(INFORMATION SHOWN)

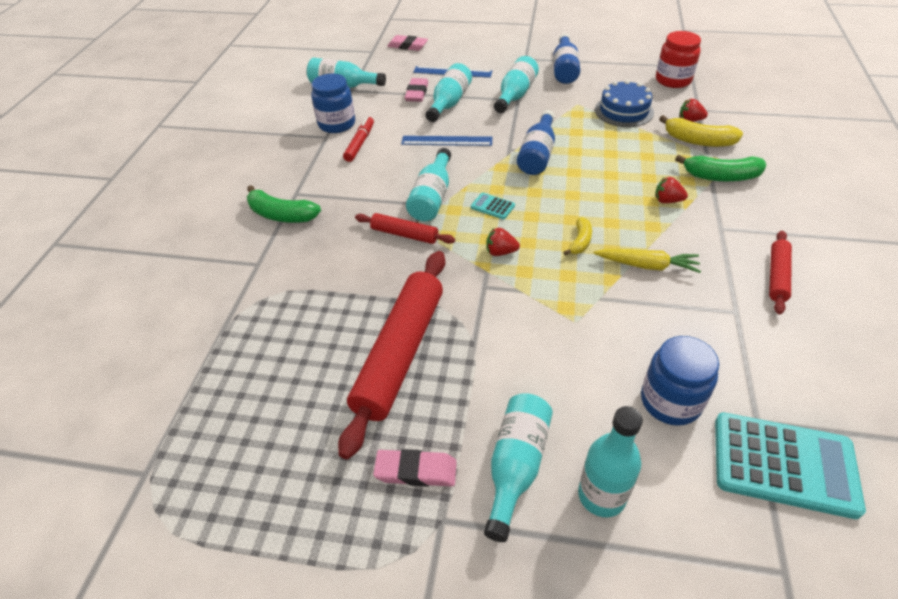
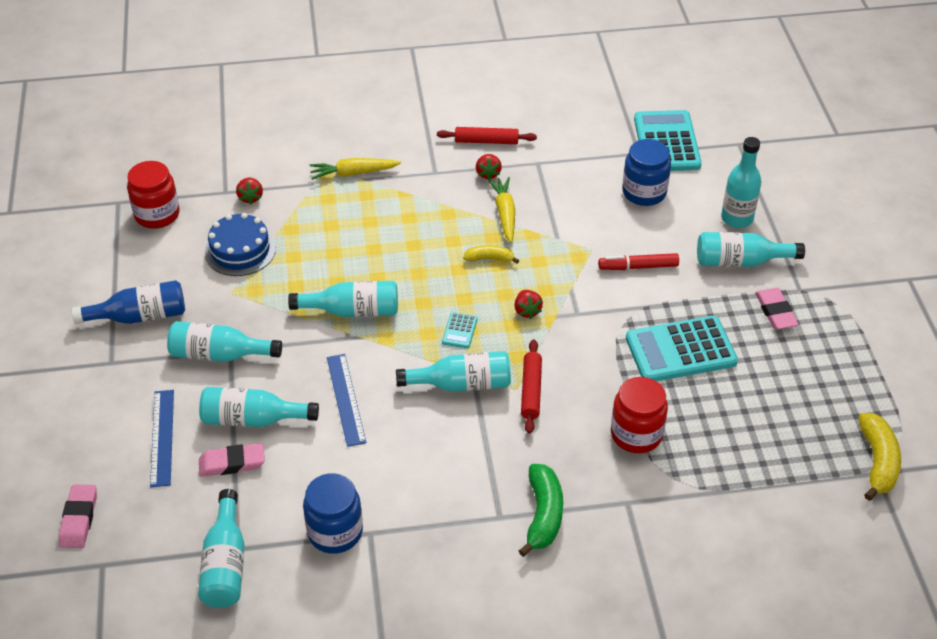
camera: 110 degrees left, 0 degrees up
(319, 288) = (636, 434): none -> red jar
(360, 144) = (376, 488): red marker -> red marker (638, 267)
(400, 353) = (680, 350): red rolling pin -> turquoise calculator
(537, 154) = (352, 311): blue bottle -> turquoise bottle
(667, 201) = (405, 206): red strawberry -> red strawberry (488, 174)
(698, 141) = (291, 190): yellow banana -> yellow banana (877, 462)
(721, 176) = (353, 173): green banana -> yellow carrot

(End INFORMATION SHOWN)

> **THE PROBLEM**:
Print every entry exactly as written, without the pictures.

> **REPLY**:
camera: 110 degrees left, 0 degrees up
(319, 288) = (636, 434): none -> red jar
(360, 144) = (376, 488): red marker -> red marker (638, 267)
(400, 353) = (680, 350): red rolling pin -> turquoise calculator
(537, 154) = (352, 311): blue bottle -> turquoise bottle
(667, 201) = (405, 206): red strawberry -> red strawberry (488, 174)
(698, 141) = (291, 190): yellow banana -> yellow banana (877, 462)
(721, 176) = (353, 173): green banana -> yellow carrot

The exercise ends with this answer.